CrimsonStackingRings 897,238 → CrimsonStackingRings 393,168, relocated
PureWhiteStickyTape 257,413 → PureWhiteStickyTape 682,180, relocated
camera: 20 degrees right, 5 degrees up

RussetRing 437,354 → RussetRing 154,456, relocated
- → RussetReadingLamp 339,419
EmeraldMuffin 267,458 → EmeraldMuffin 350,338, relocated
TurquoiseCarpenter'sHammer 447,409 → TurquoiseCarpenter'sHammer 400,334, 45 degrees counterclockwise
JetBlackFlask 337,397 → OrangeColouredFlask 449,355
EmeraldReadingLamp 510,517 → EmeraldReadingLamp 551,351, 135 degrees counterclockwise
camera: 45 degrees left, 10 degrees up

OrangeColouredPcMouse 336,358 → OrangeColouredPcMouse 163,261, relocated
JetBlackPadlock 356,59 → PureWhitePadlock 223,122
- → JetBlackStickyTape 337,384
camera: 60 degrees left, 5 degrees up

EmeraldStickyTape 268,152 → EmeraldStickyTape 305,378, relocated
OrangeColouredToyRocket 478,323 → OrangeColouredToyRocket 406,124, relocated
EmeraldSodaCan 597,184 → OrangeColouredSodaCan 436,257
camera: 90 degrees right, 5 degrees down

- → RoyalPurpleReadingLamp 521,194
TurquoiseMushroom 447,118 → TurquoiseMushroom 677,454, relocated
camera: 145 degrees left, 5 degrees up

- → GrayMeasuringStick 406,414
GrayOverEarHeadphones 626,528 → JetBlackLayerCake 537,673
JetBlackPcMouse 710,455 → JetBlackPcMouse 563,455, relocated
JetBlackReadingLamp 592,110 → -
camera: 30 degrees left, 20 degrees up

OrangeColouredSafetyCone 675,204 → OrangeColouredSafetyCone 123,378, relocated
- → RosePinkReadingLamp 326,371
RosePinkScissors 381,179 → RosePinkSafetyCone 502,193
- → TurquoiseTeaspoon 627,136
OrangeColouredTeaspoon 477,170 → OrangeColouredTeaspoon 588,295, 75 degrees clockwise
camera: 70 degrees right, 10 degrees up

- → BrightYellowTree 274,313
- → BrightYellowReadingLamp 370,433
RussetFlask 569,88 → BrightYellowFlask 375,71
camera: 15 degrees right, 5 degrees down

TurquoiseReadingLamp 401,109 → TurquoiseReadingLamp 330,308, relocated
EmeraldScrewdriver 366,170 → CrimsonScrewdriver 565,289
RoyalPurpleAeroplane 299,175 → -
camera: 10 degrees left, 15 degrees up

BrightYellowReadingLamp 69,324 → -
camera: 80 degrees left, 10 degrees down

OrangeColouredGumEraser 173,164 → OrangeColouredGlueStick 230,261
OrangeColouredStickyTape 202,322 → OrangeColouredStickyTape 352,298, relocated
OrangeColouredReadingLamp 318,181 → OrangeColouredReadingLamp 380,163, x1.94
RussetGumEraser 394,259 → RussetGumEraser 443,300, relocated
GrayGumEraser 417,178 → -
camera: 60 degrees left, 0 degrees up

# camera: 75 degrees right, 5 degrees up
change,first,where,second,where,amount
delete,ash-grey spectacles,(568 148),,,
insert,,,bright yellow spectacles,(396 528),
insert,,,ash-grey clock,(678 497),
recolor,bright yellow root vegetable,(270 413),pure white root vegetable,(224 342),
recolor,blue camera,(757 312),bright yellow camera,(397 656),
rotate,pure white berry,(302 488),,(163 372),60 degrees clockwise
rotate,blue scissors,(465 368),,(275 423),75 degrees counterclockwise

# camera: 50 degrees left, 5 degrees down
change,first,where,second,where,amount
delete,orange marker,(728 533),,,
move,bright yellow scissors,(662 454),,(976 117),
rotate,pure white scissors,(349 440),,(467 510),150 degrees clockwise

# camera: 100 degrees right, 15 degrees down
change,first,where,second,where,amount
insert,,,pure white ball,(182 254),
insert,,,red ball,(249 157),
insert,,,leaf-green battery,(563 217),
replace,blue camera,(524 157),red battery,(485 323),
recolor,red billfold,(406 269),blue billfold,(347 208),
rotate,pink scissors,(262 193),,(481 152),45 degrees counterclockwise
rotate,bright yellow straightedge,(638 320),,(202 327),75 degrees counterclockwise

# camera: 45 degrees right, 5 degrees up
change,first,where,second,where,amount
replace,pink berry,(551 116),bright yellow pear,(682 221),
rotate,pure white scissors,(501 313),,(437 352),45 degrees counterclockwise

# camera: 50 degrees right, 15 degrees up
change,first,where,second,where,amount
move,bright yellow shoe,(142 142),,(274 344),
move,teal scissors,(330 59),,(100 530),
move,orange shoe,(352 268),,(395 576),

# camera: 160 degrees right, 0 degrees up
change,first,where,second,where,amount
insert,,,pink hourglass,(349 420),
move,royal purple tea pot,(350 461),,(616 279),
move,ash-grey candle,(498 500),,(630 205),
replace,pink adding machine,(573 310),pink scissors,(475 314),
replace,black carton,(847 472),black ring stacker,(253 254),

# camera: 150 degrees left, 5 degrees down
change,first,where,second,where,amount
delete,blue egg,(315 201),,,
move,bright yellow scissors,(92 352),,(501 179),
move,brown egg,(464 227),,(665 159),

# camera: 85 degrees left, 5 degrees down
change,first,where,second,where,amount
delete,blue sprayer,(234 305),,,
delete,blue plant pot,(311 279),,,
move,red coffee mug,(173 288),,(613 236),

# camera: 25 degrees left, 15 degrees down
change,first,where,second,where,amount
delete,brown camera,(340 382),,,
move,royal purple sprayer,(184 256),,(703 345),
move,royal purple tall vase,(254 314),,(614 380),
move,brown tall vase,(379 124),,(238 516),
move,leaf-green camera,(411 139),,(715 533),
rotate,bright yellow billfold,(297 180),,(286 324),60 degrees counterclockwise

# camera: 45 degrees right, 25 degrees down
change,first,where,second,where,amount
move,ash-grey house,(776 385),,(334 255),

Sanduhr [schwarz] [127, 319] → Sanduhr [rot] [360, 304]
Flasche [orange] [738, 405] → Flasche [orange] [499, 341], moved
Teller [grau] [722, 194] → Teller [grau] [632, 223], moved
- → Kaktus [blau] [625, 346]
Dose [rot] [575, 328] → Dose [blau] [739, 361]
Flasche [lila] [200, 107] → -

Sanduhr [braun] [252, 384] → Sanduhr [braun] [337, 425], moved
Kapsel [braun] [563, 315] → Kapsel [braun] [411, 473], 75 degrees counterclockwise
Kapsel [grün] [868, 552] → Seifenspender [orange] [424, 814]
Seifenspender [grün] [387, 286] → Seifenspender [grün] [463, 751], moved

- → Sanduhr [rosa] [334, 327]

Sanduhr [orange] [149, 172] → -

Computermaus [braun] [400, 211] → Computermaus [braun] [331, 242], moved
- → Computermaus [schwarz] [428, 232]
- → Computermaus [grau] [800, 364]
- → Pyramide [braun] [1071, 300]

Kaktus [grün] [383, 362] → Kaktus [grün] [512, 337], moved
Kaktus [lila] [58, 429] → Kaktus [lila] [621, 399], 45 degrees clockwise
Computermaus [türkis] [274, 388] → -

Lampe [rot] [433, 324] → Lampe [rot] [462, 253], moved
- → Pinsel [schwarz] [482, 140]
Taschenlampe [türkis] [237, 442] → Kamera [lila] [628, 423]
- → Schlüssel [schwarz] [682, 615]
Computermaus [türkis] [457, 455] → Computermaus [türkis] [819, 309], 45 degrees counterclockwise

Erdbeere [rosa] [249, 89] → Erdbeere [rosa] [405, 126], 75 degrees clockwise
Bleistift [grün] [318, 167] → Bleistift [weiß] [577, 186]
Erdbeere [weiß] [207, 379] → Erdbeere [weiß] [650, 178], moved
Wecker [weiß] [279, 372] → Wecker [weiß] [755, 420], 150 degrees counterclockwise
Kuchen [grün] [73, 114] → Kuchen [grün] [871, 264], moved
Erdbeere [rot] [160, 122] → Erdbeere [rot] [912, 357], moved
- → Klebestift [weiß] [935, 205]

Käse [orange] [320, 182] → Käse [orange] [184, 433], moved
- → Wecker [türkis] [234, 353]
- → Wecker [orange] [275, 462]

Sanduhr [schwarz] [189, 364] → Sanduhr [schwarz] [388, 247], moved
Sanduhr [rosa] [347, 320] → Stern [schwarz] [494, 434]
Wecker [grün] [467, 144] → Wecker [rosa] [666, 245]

◇ ◇ ◇ ◇ ◇ ◇ ◇

**REQUIRED WORK:** Gather each line in the data that holds the string "spectacles".

**PROBLEM SOLUTION:**
delete,ash-grey spectacles,(568 148),,,
insert,,,bright yellow spectacles,(396 528),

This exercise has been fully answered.